:: TASK INPUT ::
★ ★ ★ ★ ★ ★ ★

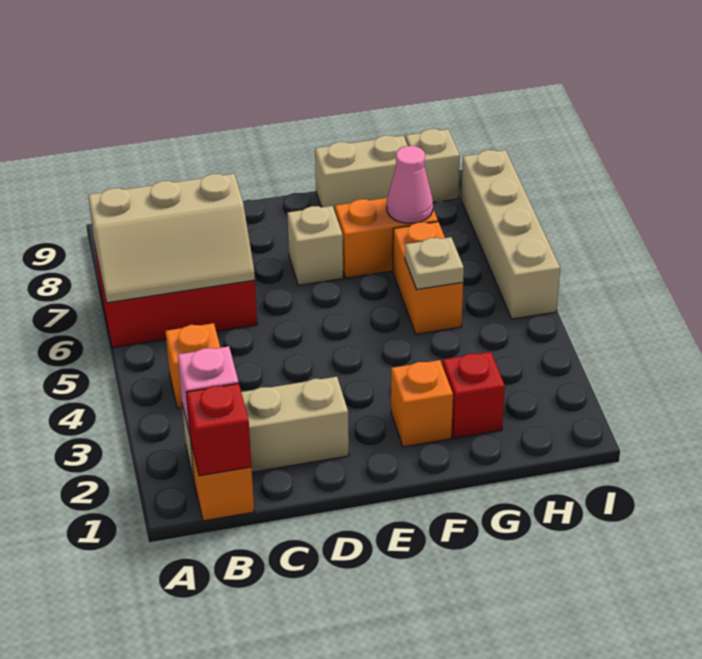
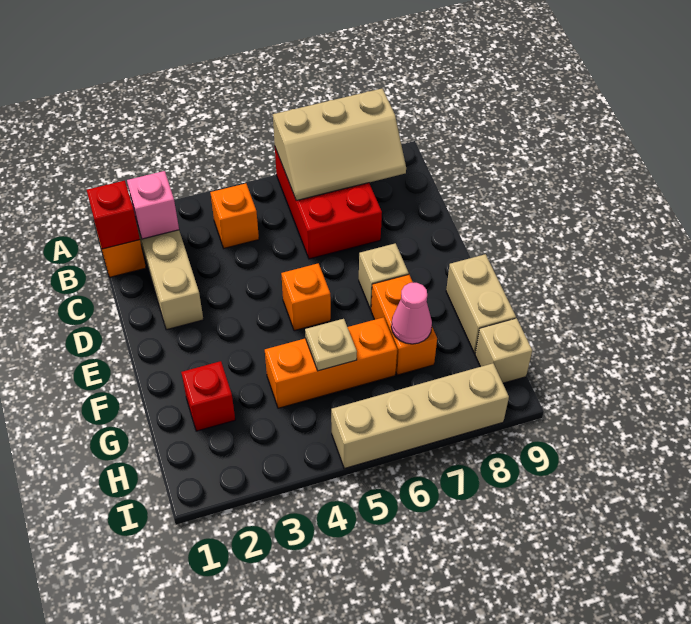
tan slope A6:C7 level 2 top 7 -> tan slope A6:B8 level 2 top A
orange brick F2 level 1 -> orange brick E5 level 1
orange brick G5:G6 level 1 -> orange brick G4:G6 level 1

★ ★ ★ ★ ★ ★ ★

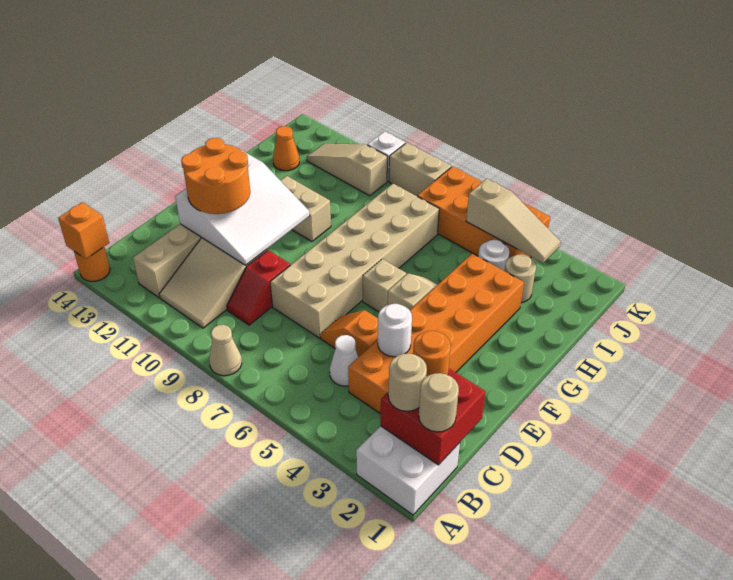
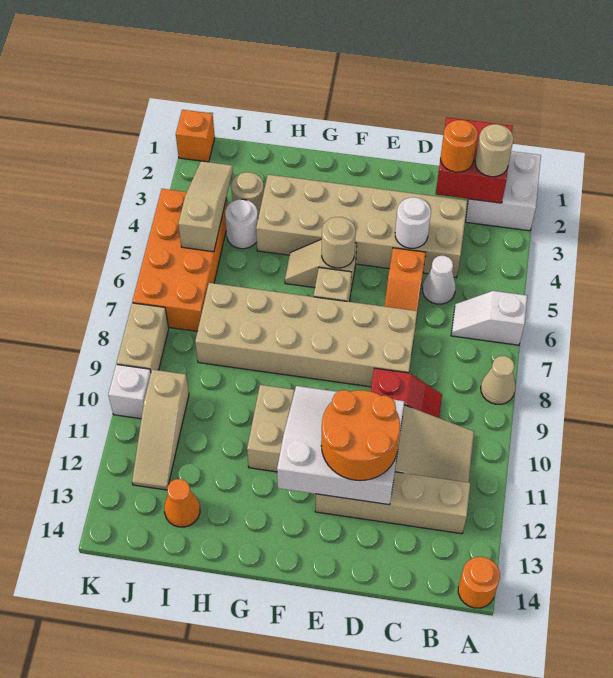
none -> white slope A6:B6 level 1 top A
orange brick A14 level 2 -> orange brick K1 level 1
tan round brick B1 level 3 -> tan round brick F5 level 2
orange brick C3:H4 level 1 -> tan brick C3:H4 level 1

★ ★ ★ ★ ★ ★ ★

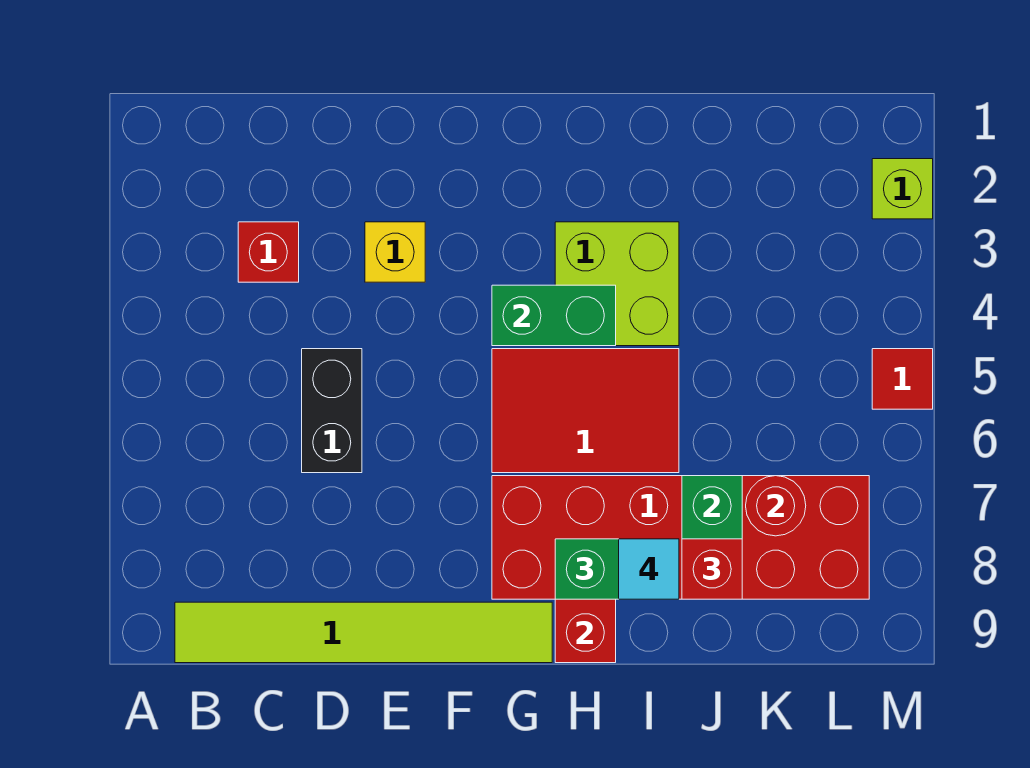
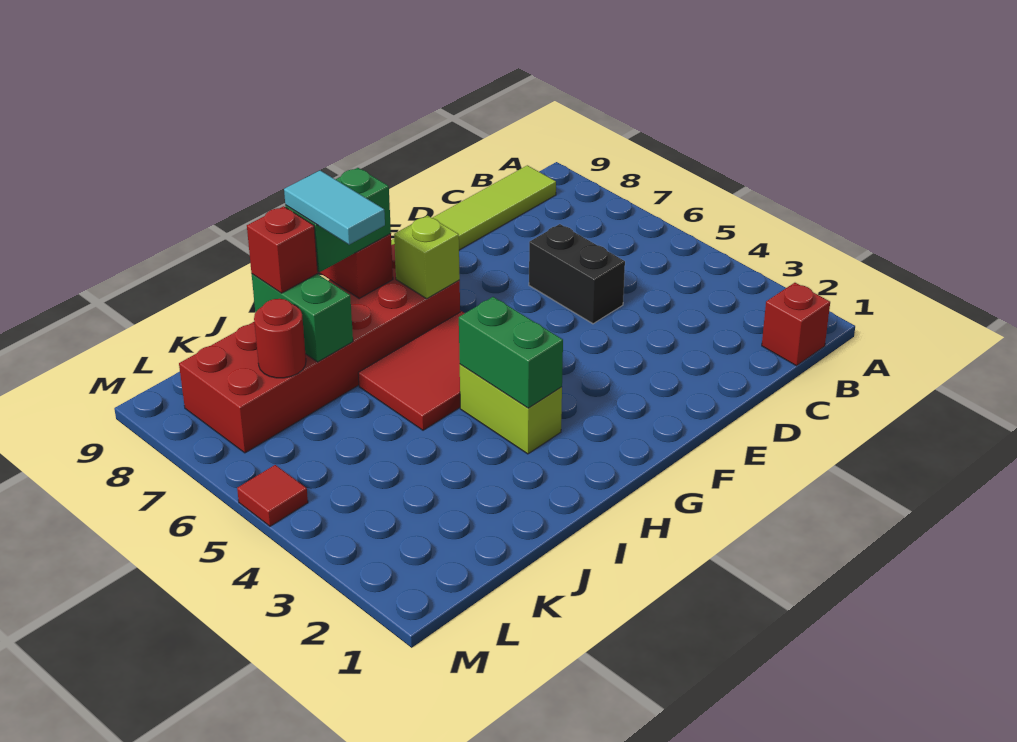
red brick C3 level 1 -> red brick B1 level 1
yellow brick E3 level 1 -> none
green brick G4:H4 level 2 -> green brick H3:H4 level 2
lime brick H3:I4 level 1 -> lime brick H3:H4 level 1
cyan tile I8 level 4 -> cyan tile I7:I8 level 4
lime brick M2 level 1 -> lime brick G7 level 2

★ ★ ★ ★ ★ ★ ★

:: THE TASK ::
Could you transcribe the entries above word for word, from the line with "tan slope A6:C7" down to the line with "orange brick G5:G6", keeping both?

:: EXERCISE RESPONSE ::
tan slope A6:C7 level 2 top 7 -> tan slope A6:B8 level 2 top A
orange brick F2 level 1 -> orange brick E5 level 1
orange brick G5:G6 level 1 -> orange brick G4:G6 level 1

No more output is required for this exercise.